[[ Data for analysis, beginning ]]

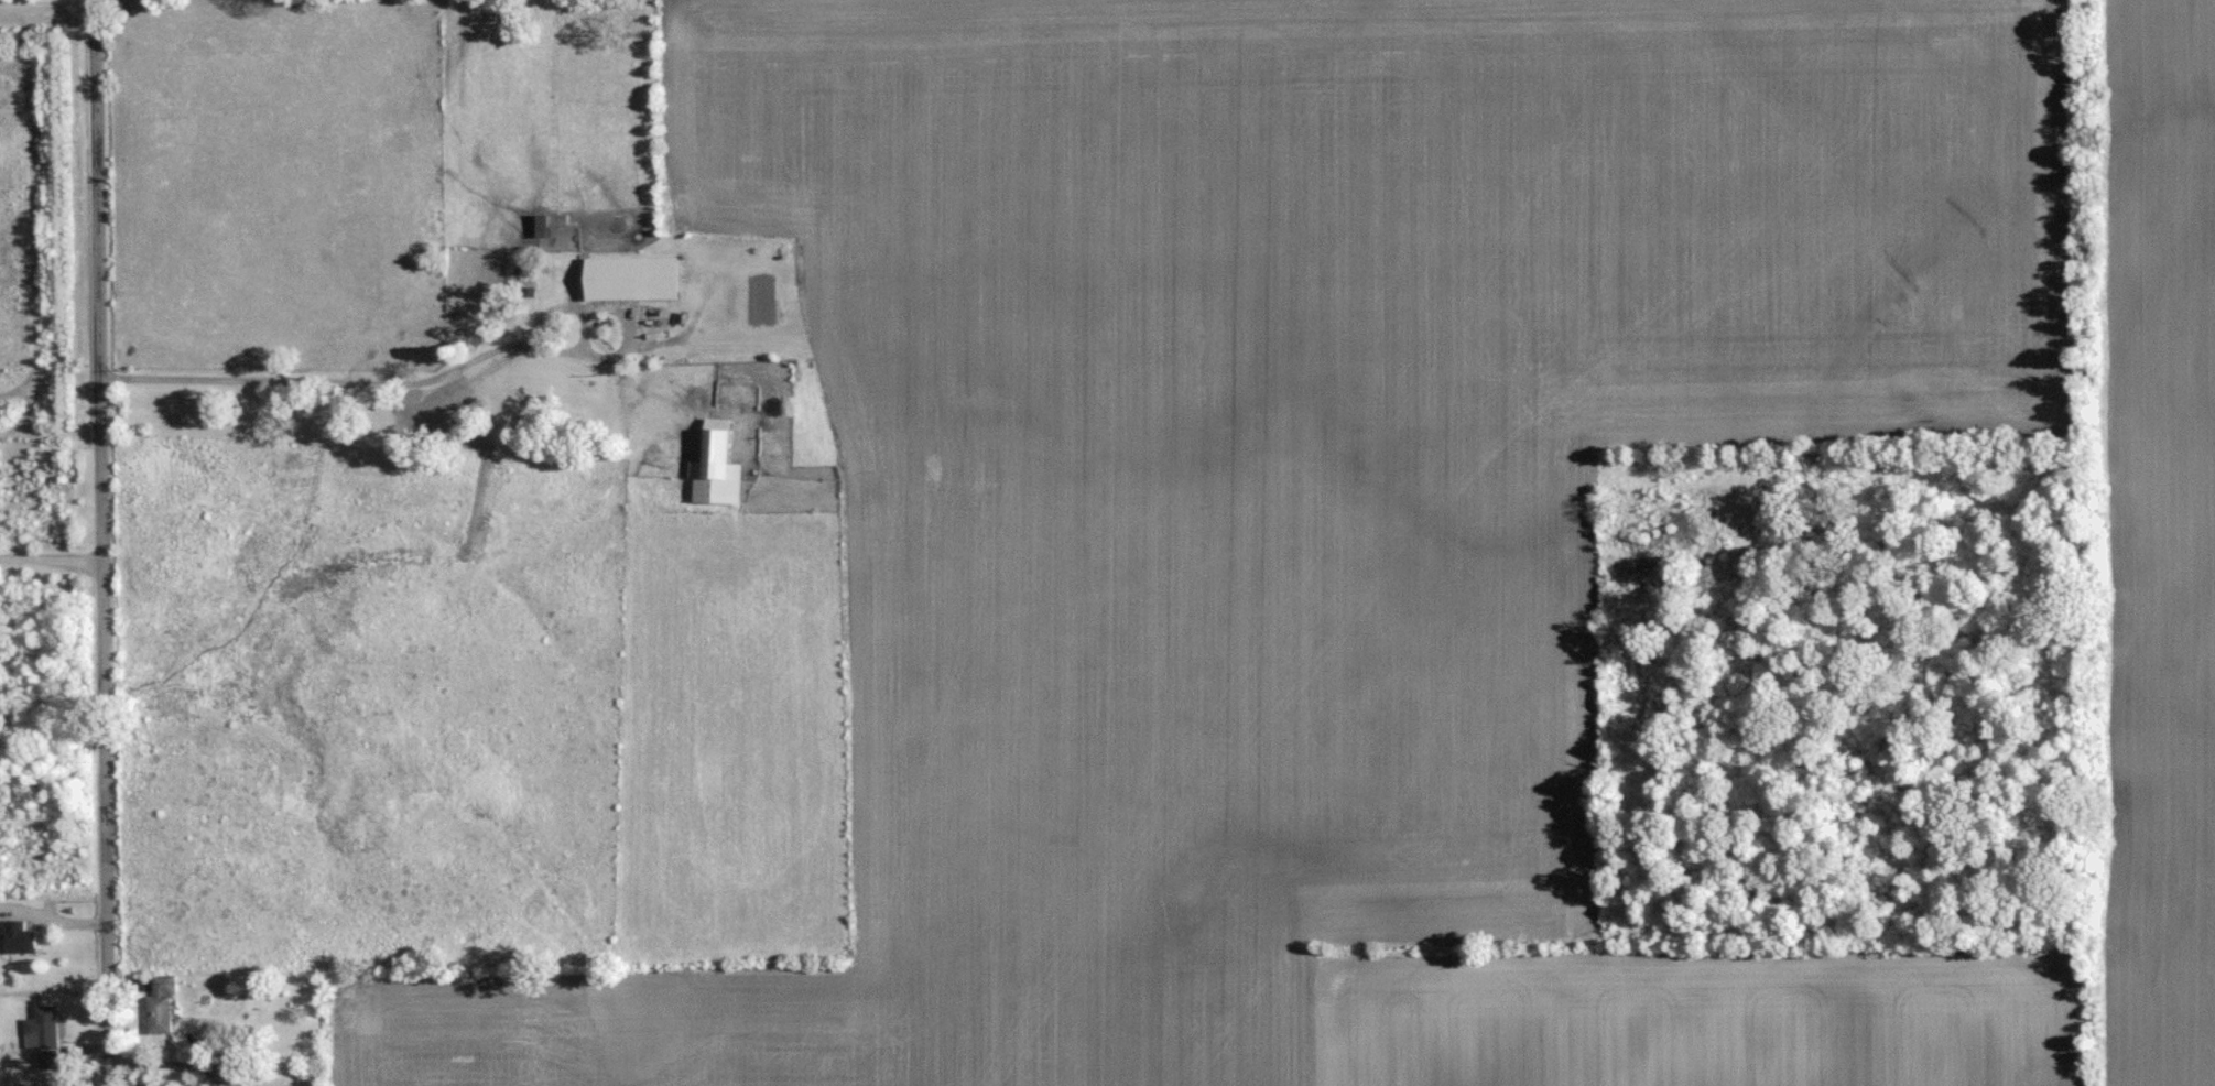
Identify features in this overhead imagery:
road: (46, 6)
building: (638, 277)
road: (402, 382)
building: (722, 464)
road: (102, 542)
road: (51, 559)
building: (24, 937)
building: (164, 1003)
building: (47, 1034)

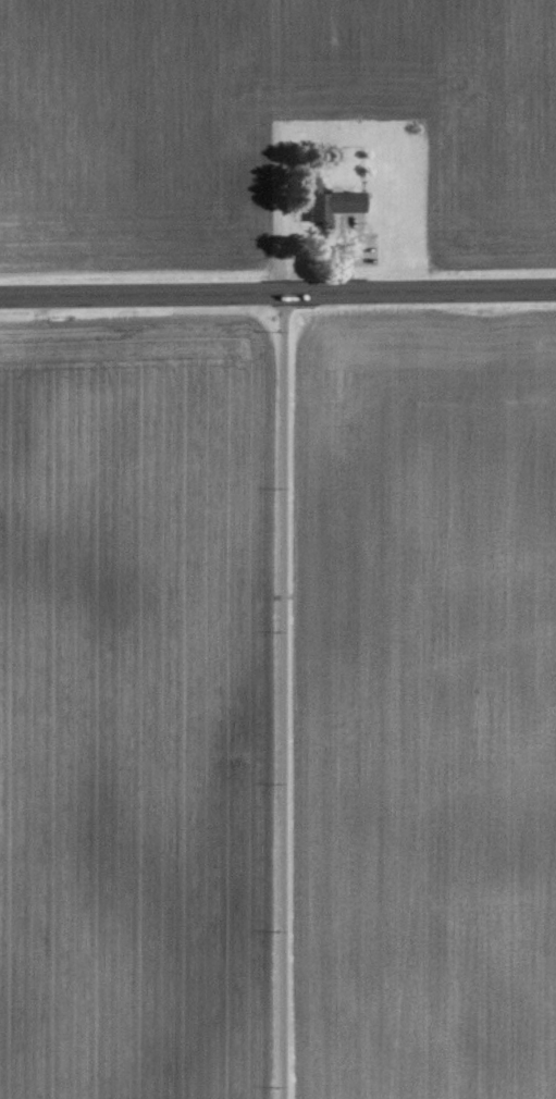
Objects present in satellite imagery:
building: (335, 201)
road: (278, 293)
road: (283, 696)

[[ Data for analysis, end ]]

## Instructions for the task
When you repeat the data, keep it exact and drop every picture.

## Output for this task
Identify features in this overhead imagery:
road: (46, 6)
building: (638, 277)
road: (402, 382)
building: (722, 464)
road: (102, 542)
road: (51, 559)
building: (24, 937)
building: (164, 1003)
building: (47, 1034)

Objects present in satellite imagery:
building: (335, 201)
road: (278, 293)
road: (283, 696)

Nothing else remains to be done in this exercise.